## MATERIAL FOR THIS EXERCISE:
━━━━━━━━━━
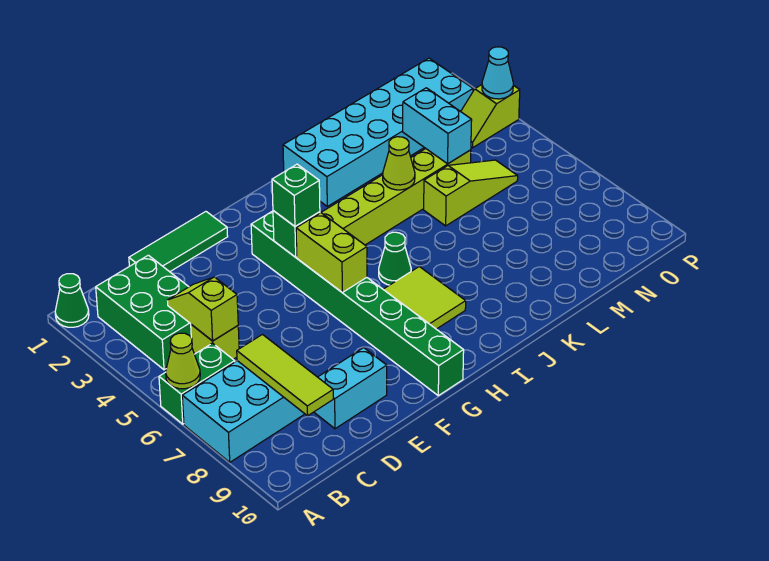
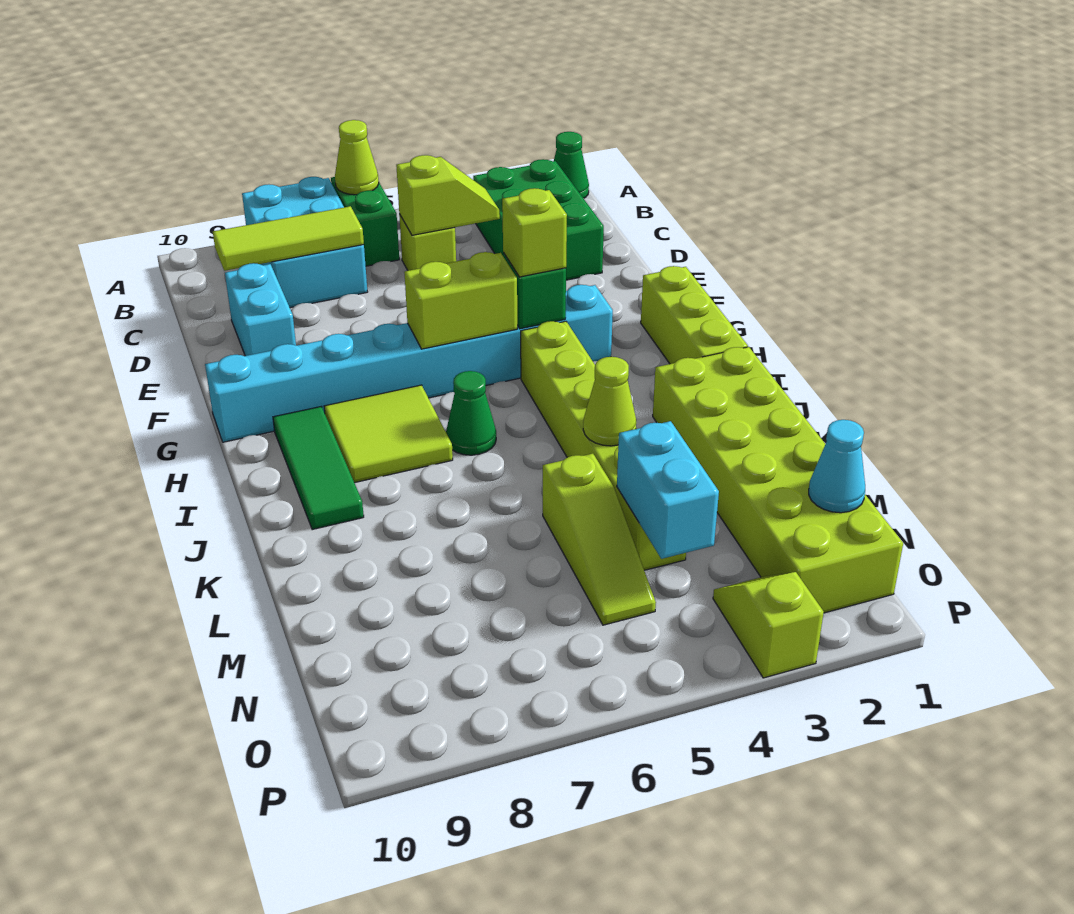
green brick B2:C4 level 1 -> green brick B2:D3 level 1
green tile D1:F1 level 1 -> green tile H9:J9 level 1
none -> lime brick G1:I1 level 1
green brick G3:G10 level 1 -> cyan brick G3:G10 level 1
green brick G4 level 3 -> lime brick G4 level 3
cyan brick J1:O2 level 1 -> lime brick J1:O2 level 1
cyan brick M3:M4 level 2 -> cyan brick M4:N4 level 2
cyan cone P3 level 2 -> cyan cone N1 level 2

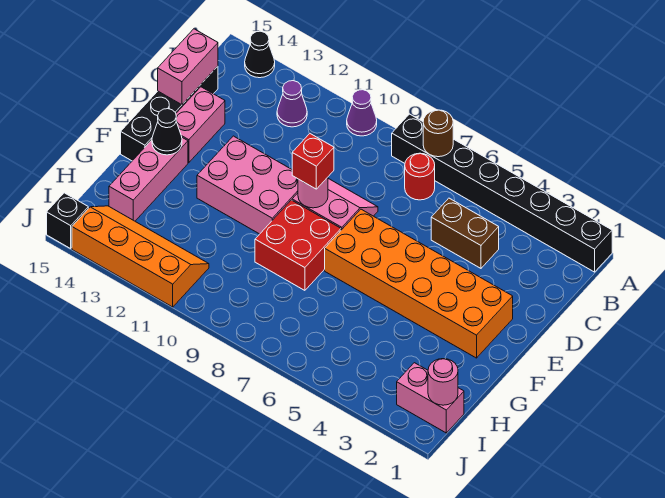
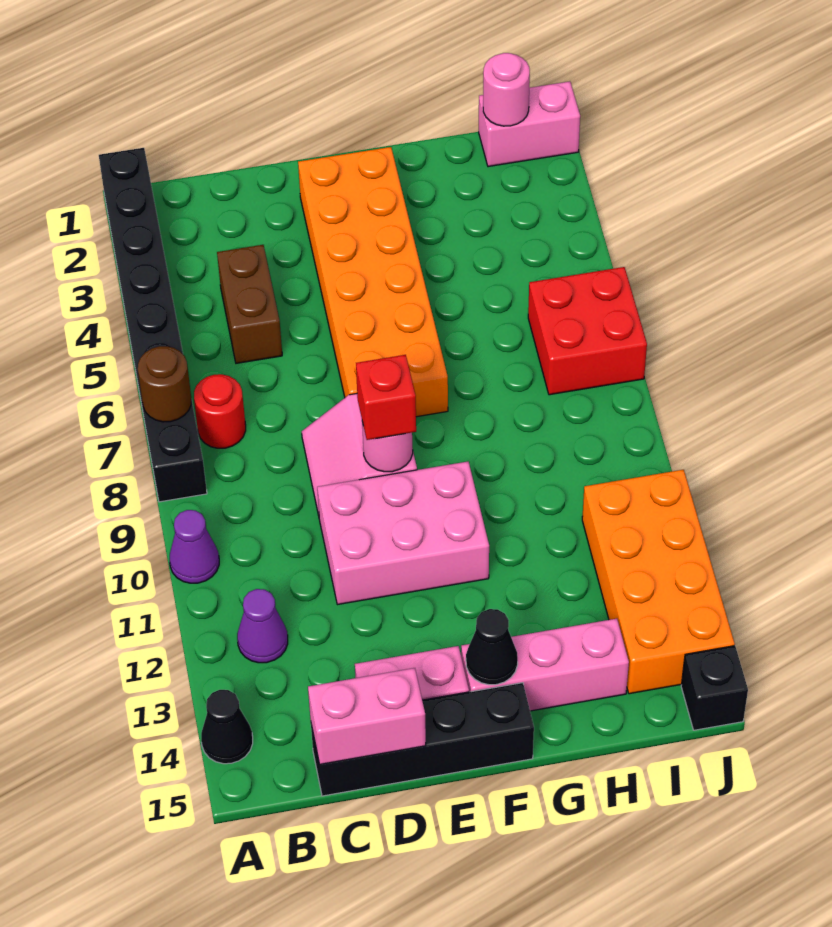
pink brick E10:F12 level 1 -> pink brick D10:F11 level 1
red brick F8:G9 level 1 -> red brick I6:J7 level 1
pink brick I1:I2 level 1 -> pink brick I1:J1 level 1
orange slope I11:J14 level 1 top J -> orange brick I11:J14 level 1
━━━━━━━━━━
## ASSIGNMENT:
Restate exactly, and only, every line from the one that contains "red brick F8:G9" through the last line of the records.

## SOLUTION TO THIS PROBLEM:
red brick F8:G9 level 1 -> red brick I6:J7 level 1
pink brick I1:I2 level 1 -> pink brick I1:J1 level 1
orange slope I11:J14 level 1 top J -> orange brick I11:J14 level 1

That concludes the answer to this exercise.